** EXERCISE GOAL **
Filter the listing below, please, and copy only the lines with the word "shifted".
<<<<
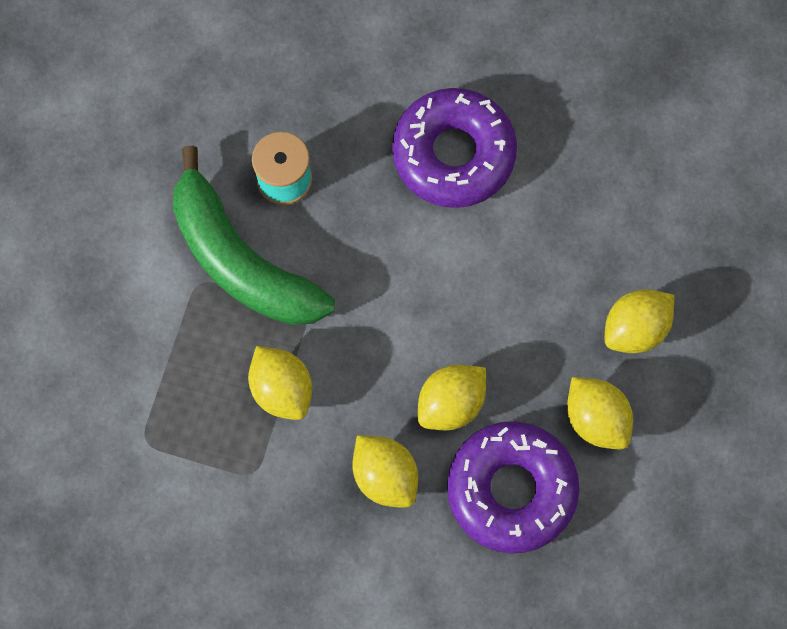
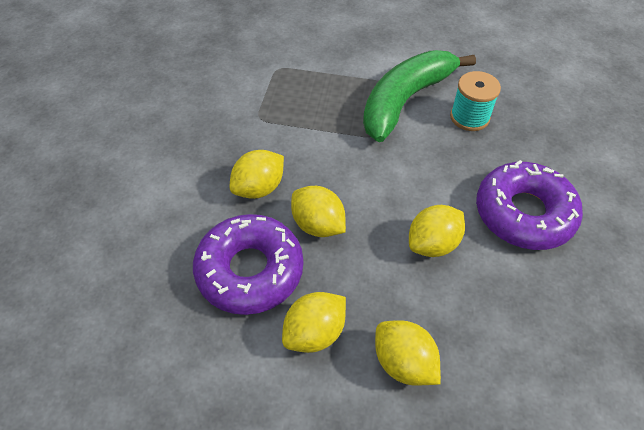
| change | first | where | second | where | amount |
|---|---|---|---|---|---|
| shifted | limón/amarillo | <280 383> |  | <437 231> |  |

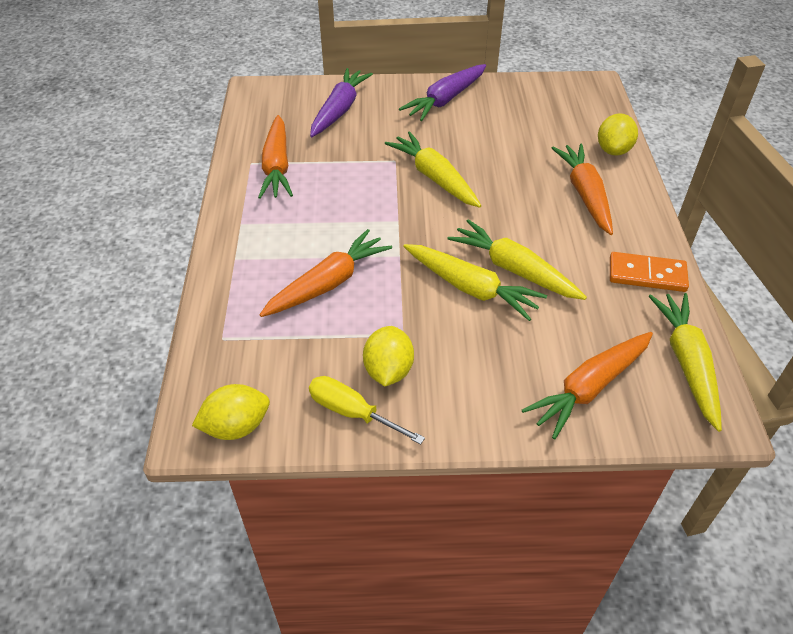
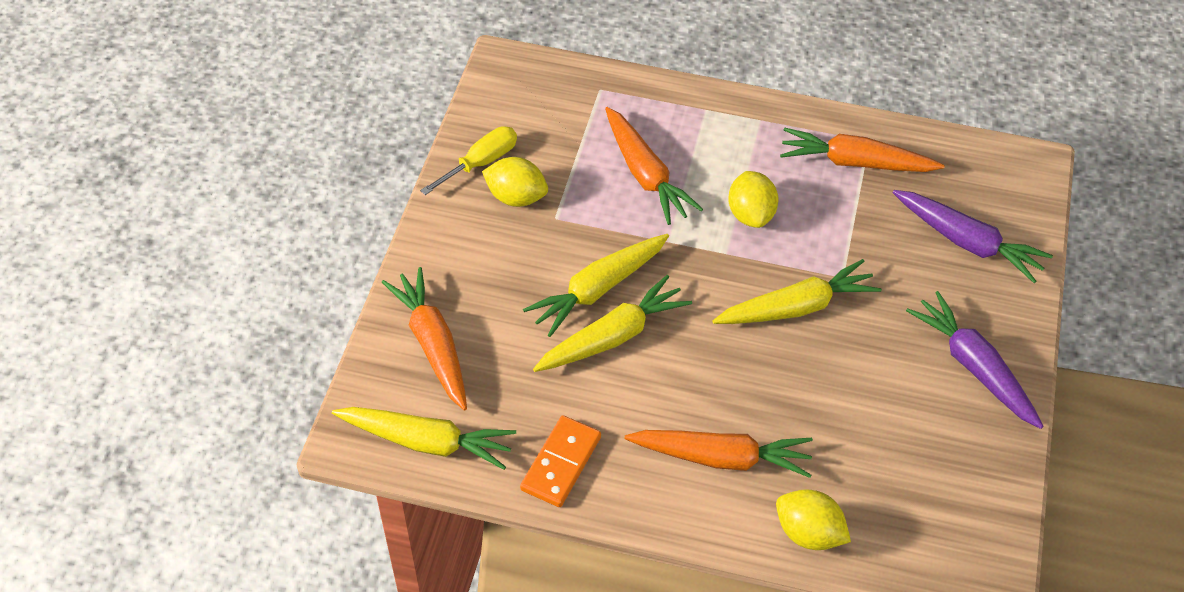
| change | first | where | second | where | amount |
|---|---|---|---|---|---|
| shifted | limón/amarillo | <231 412> |  | <753 199> |  |

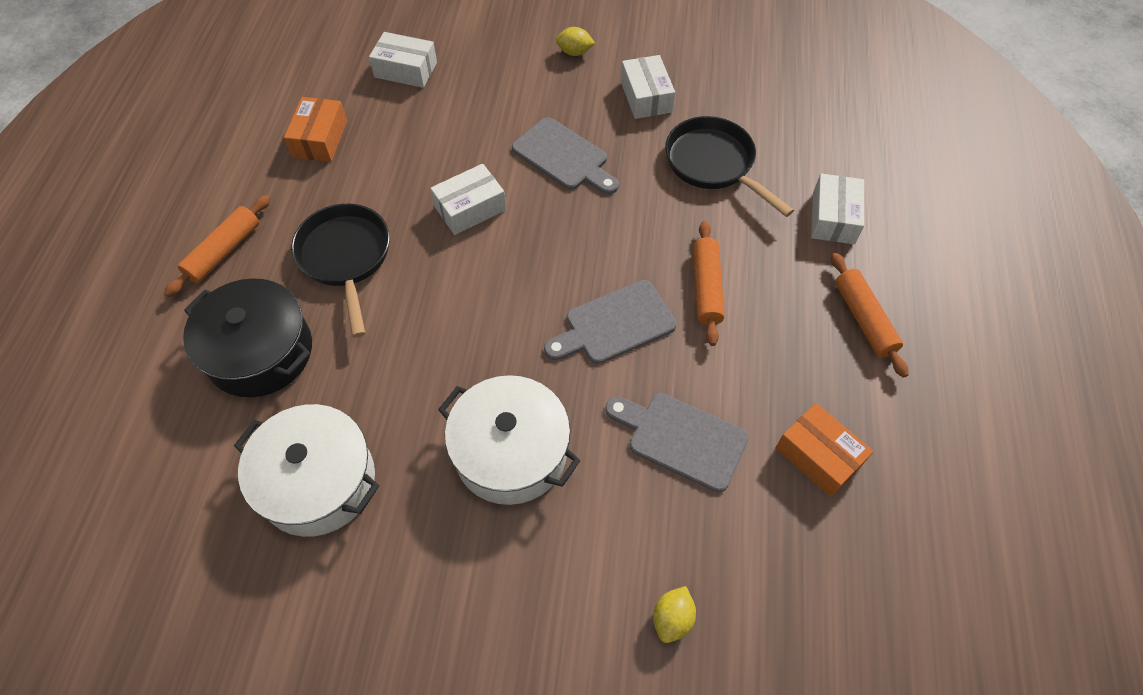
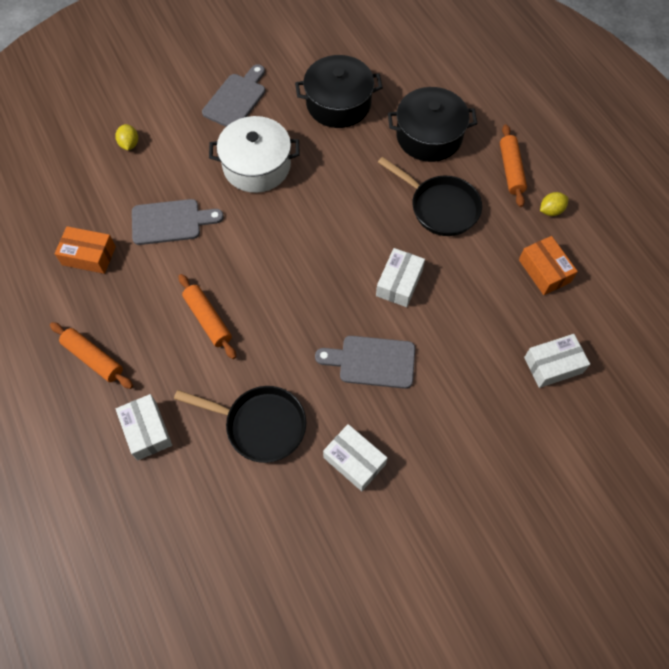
| change | first | where | second | where | amount |
|---|---|---|---|---|---|
| repainted | olla/blanco | <306 470> | olla/negro | <339 91> |  |
| shifted | tabla de cortar/gris | <610 322> |  | <233 95> |  |
| shifted | limón/amarillo | <575 41> |  | <554 204> |  |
>>>>
** ANSWER TO THIS TASK **
| shifted | limón/amarillo | <280 383> |  | <437 231> |  |
| shifted | limón/amarillo | <231 412> |  | <753 199> |  |
| shifted | tabla de cortar/gris | <610 322> |  | <233 95> |  |
| shifted | limón/amarillo | <575 41> |  | <554 204> |  |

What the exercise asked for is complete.